From the entries, copy every line that carries the string "turned".

Scene images with change listings

::::::::

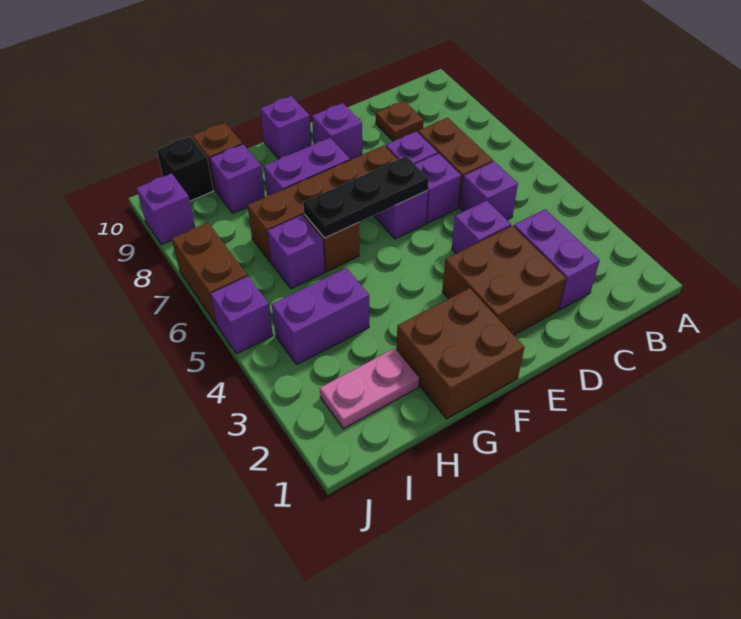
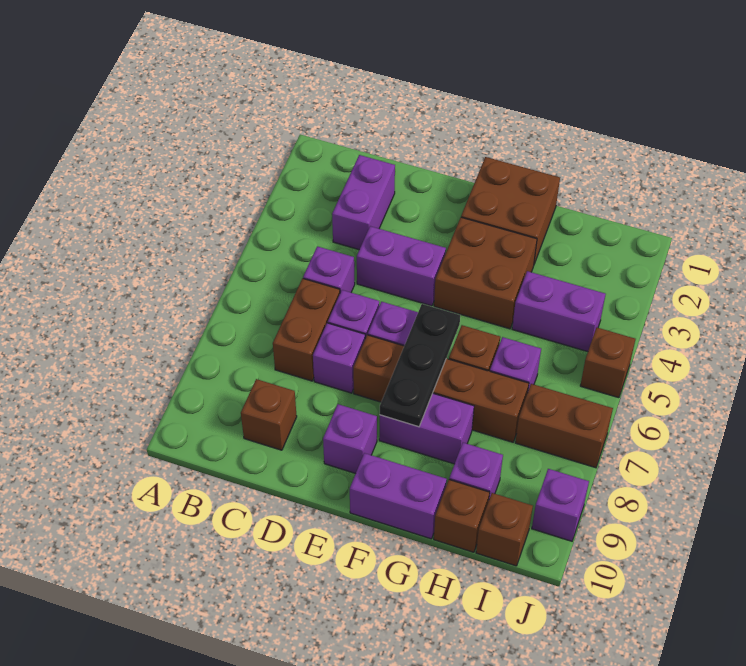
brown 1x1 plate [376,101,423,141] -> brown 1x1 brick [241,379,297,450]
brown 2x2 brick [442,226,566,335] -> brown 2x2 brick moved to [434,217,537,329]
purple 1x1 brick [452,200,511,253] -> purple 1x2 brick [357,226,446,306]
black 1x3 plate [303,156,429,238] -> black 1x3 plate turned to [380,304,460,427]
purple 1x1 brick [260,96,312,159] -> purple 1x2 brick [350,453,447,539]
pink 1x2 plate [320,348,419,429] -> none
black 1x1 brick [157,136,213,201] -> brown 1x1 brick [476,493,533,566]
purple 1x1 brick [211,276,273,354] -> brown 1x1 brick [580,328,635,398]
brown 1x2 brick [172,223,247,325] -> brown 1x2 brick turned to [515,384,613,468]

::::::::

■ Exercise answer ■
black 1x3 plate [303,156,429,238] -> black 1x3 plate turned to [380,304,460,427]
brown 1x2 brick [172,223,247,325] -> brown 1x2 brick turned to [515,384,613,468]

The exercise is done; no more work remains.